Problem requirements -
Would you tally how many lines in the records include the word "disappeared"? Reply with the number only.

Image sets with object changes -
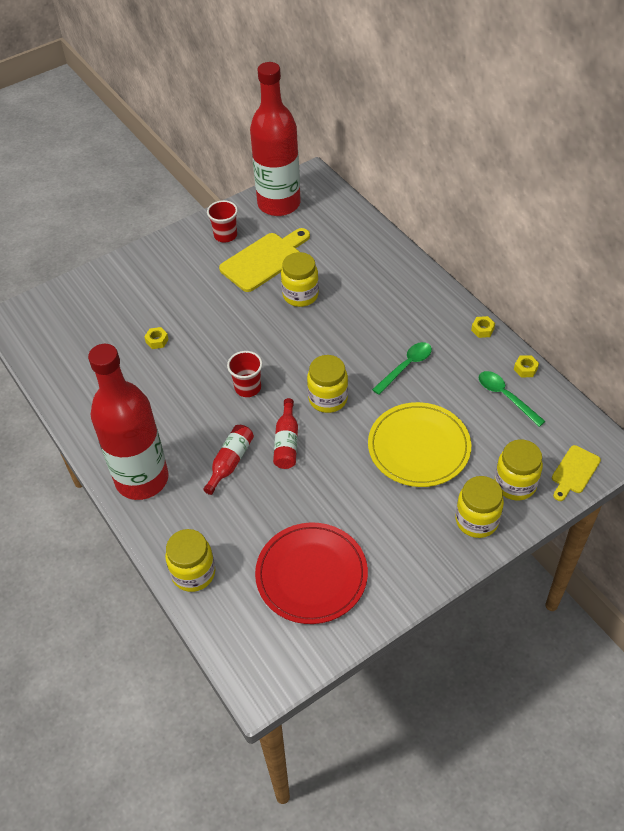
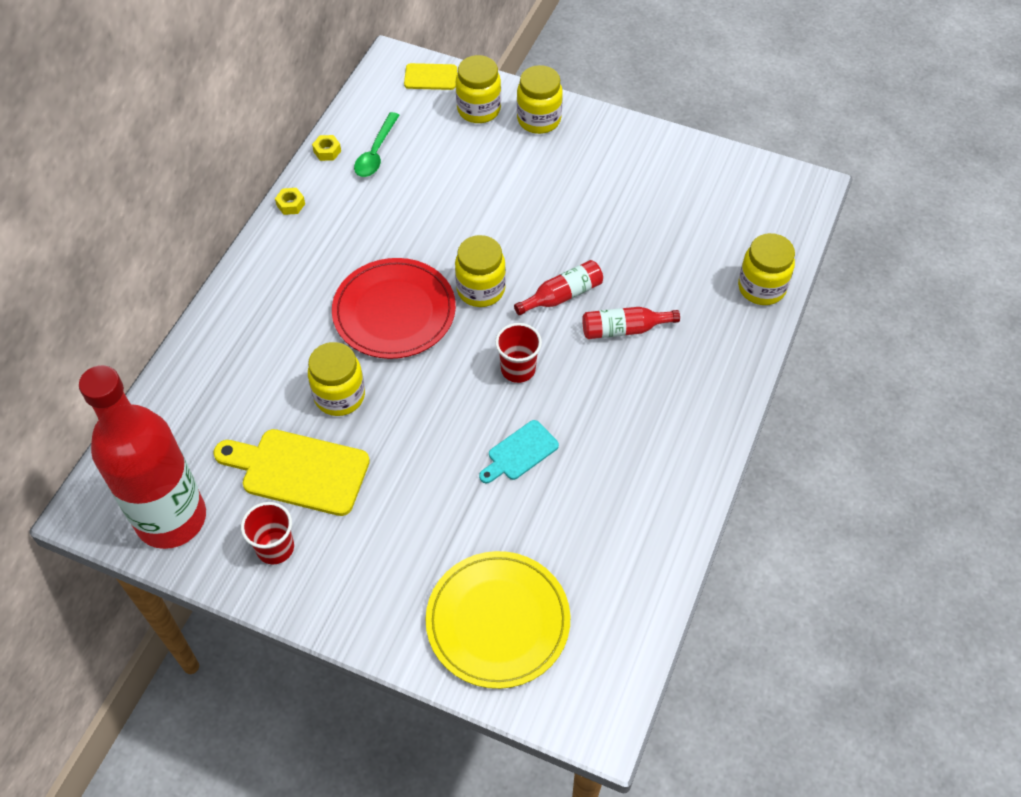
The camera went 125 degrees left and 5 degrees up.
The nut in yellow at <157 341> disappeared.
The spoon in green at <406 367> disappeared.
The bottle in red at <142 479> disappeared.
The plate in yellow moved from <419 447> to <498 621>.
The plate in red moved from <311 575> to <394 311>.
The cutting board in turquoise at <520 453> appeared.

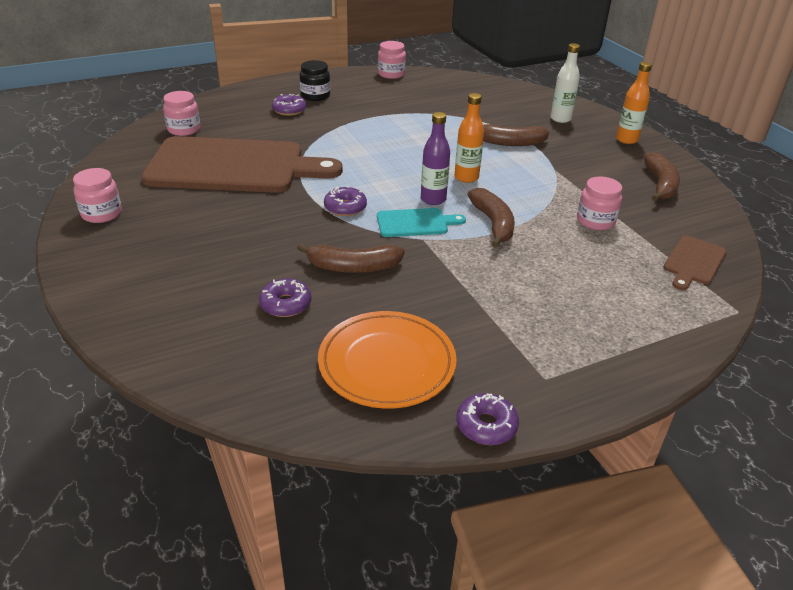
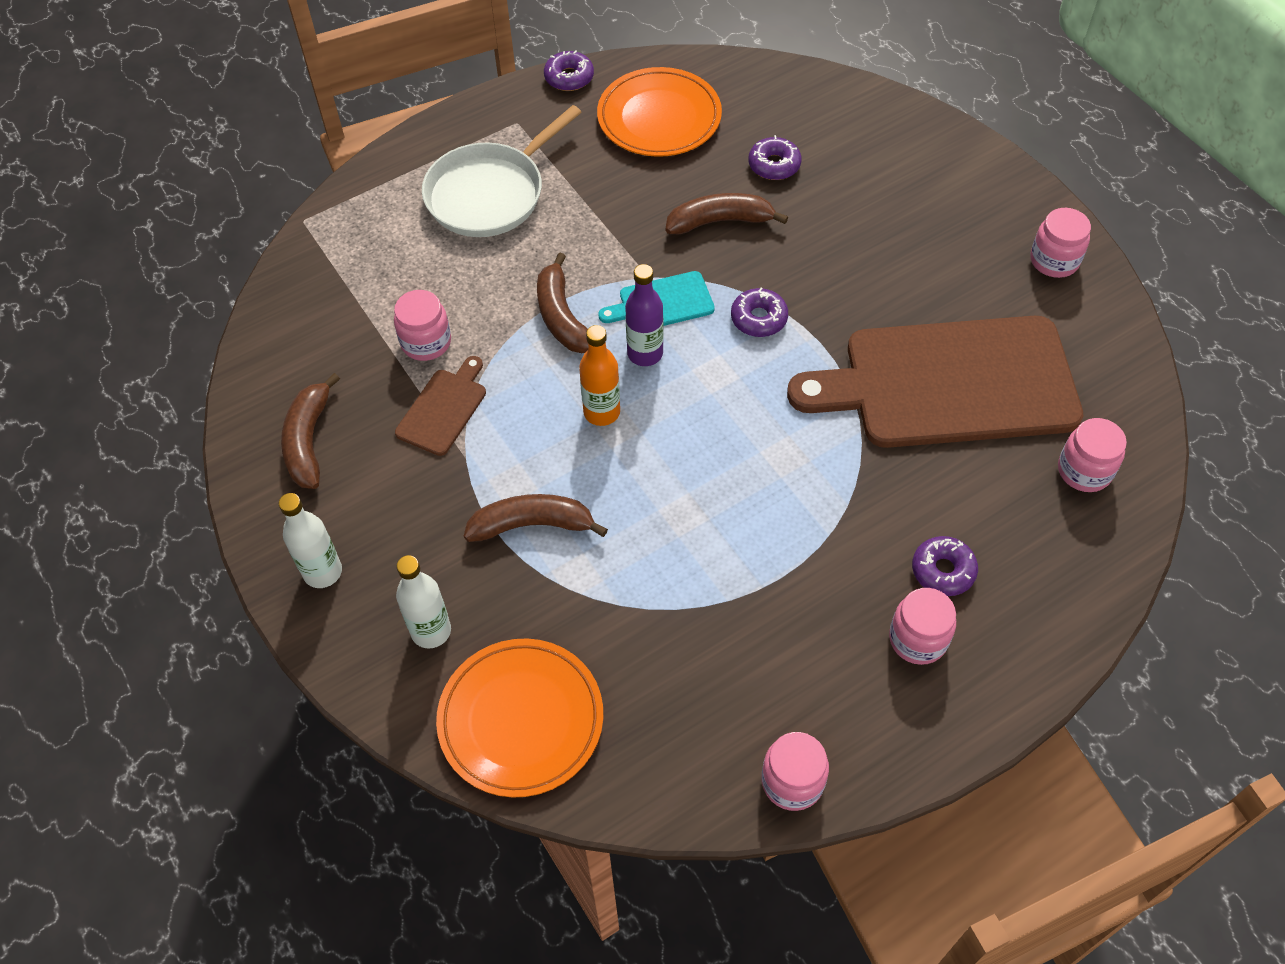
The camera went 175 degrees right and 20 degrees up.
The jar in black at <315 96> became the jar in pink at <918 639>.
The bottle in orange at <626 140> became the bottle in white at <323 572>.
The cutting board in brown moved from <693 262> to <444 409>.
The pan in white at <490 194> appeared.
The plate in orange at <521 720> appeared.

Response box -
3